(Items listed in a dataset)
::::::::::

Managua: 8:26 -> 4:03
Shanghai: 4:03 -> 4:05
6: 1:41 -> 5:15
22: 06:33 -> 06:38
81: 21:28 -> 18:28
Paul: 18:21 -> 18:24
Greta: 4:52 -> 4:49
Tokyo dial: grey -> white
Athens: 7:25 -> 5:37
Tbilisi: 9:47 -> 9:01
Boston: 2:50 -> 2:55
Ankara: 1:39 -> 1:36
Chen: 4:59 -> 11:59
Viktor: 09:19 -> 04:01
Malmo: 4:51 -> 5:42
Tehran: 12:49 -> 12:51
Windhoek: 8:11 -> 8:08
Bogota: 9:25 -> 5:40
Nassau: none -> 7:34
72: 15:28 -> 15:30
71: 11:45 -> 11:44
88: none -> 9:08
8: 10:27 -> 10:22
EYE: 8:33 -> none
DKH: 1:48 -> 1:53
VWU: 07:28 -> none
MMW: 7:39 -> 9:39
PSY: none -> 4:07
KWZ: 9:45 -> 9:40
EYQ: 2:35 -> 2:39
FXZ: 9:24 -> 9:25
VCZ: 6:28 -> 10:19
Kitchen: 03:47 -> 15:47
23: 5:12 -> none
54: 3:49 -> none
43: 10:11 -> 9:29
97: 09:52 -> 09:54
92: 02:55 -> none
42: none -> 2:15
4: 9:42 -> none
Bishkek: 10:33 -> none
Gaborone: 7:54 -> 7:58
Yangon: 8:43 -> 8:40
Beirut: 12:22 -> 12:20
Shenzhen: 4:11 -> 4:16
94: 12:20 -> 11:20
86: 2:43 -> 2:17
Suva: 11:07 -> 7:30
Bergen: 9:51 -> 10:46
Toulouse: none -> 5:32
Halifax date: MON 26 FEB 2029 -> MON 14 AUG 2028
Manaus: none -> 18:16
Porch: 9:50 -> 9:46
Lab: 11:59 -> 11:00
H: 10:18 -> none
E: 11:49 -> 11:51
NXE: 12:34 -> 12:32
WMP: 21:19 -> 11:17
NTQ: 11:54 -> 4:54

::::::::::

■ **Problem to solve**
Format the rows above as a JSON list of strings, one string per line, omitting any blank lines.

■ **Solution to this task**
[
  "Managua: 8:26 -> 4:03",
  "Shanghai: 4:03 -> 4:05",
  "6: 1:41 -> 5:15",
  "22: 06:33 -> 06:38",
  "81: 21:28 -> 18:28",
  "Paul: 18:21 -> 18:24",
  "Greta: 4:52 -> 4:49",
  "Tokyo dial: grey -> white",
  "Athens: 7:25 -> 5:37",
  "Tbilisi: 9:47 -> 9:01",
  "Boston: 2:50 -> 2:55",
  "Ankara: 1:39 -> 1:36",
  "Chen: 4:59 -> 11:59",
  "Viktor: 09:19 -> 04:01",
  "Malmo: 4:51 -> 5:42",
  "Tehran: 12:49 -> 12:51",
  "Windhoek: 8:11 -> 8:08",
  "Bogota: 9:25 -> 5:40",
  "Nassau: none -> 7:34",
  "72: 15:28 -> 15:30",
  "71: 11:45 -> 11:44",
  "88: none -> 9:08",
  "8: 10:27 -> 10:22",
  "EYE: 8:33 -> none",
  "DKH: 1:48 -> 1:53",
  "VWU: 07:28 -> none",
  "MMW: 7:39 -> 9:39",
  "PSY: none -> 4:07",
  "KWZ: 9:45 -> 9:40",
  "EYQ: 2:35 -> 2:39",
  "FXZ: 9:24 -> 9:25",
  "VCZ: 6:28 -> 10:19",
  "Kitchen: 03:47 -> 15:47",
  "23: 5:12 -> none",
  "54: 3:49 -> none",
  "43: 10:11 -> 9:29",
  "97: 09:52 -> 09:54",
  "92: 02:55 -> none",
  "42: none -> 2:15",
  "4: 9:42 -> none",
  "Bishkek: 10:33 -> none",
  "Gaborone: 7:54 -> 7:58",
  "Yangon: 8:43 -> 8:40",
  "Beirut: 12:22 -> 12:20",
  "Shenzhen: 4:11 -> 4:16",
  "94: 12:20 -> 11:20",
  "86: 2:43 -> 2:17",
  "Suva: 11:07 -> 7:30",
  "Bergen: 9:51 -> 10:46",
  "Toulouse: none -> 5:32",
  "Halifax date: MON 26 FEB 2029 -> MON 14 AUG 2028",
  "Manaus: none -> 18:16",
  "Porch: 9:50 -> 9:46",
  "Lab: 11:59 -> 11:00",
  "H: 10:18 -> none",
  "E: 11:49 -> 11:51",
  "NXE: 12:34 -> 12:32",
  "WMP: 21:19 -> 11:17",
  "NTQ: 11:54 -> 4:54"
]